Material for this task:
Start of Block

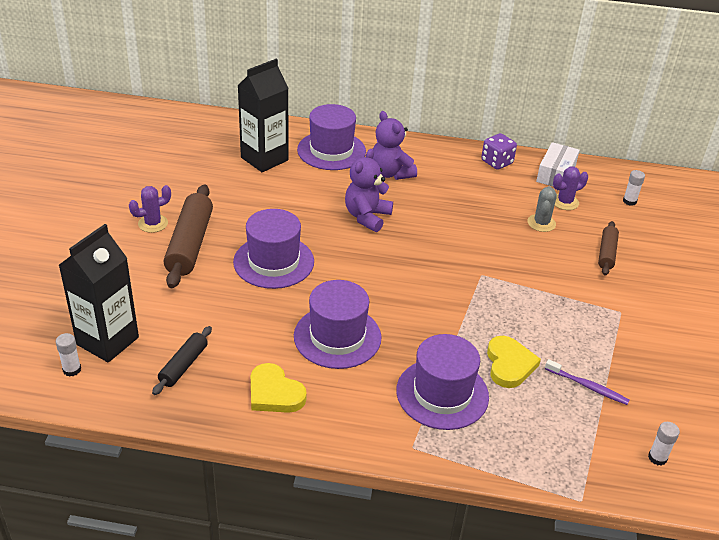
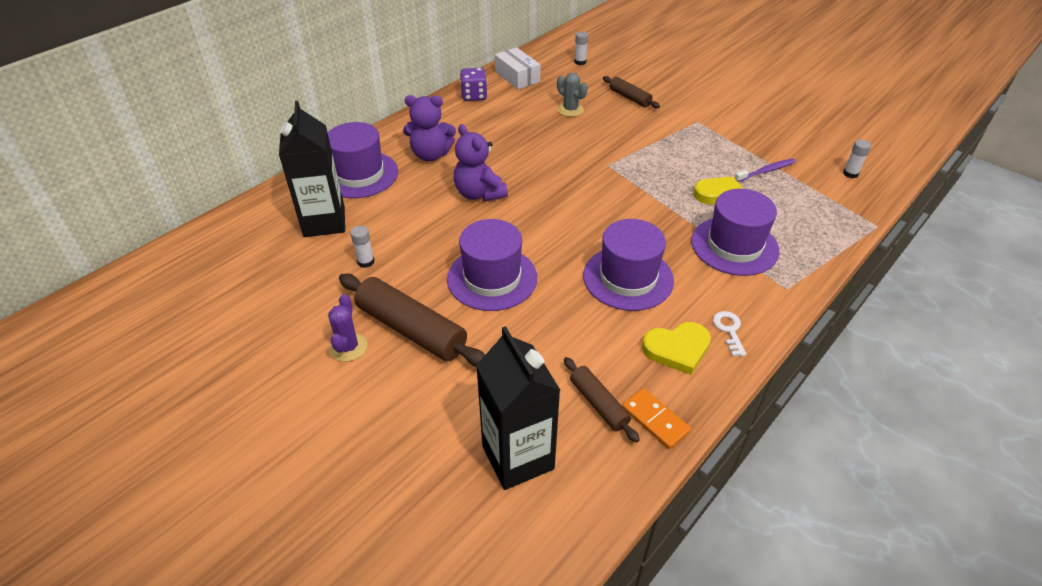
camera: 55 degrees left, 5 degrees up
(72, 370) = (544, 508): white glue stick -> white glue stick (366, 262)
(183, 365) = (598, 404): black rolling pin -> brown rolling pin
(188, 402) = (655, 420): none -> orange domino
(322, 420) = (729, 330): none -> white key
(565, 202) = (555, 88): purple cactus -> none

End of Block

Problem details:
Every line from the one containing "(322, 420) = (729, 330): none -> white key" through the last line of the entries above must be output exactly. Leave the rest out.

Reply to the task:
(322, 420) = (729, 330): none -> white key
(565, 202) = (555, 88): purple cactus -> none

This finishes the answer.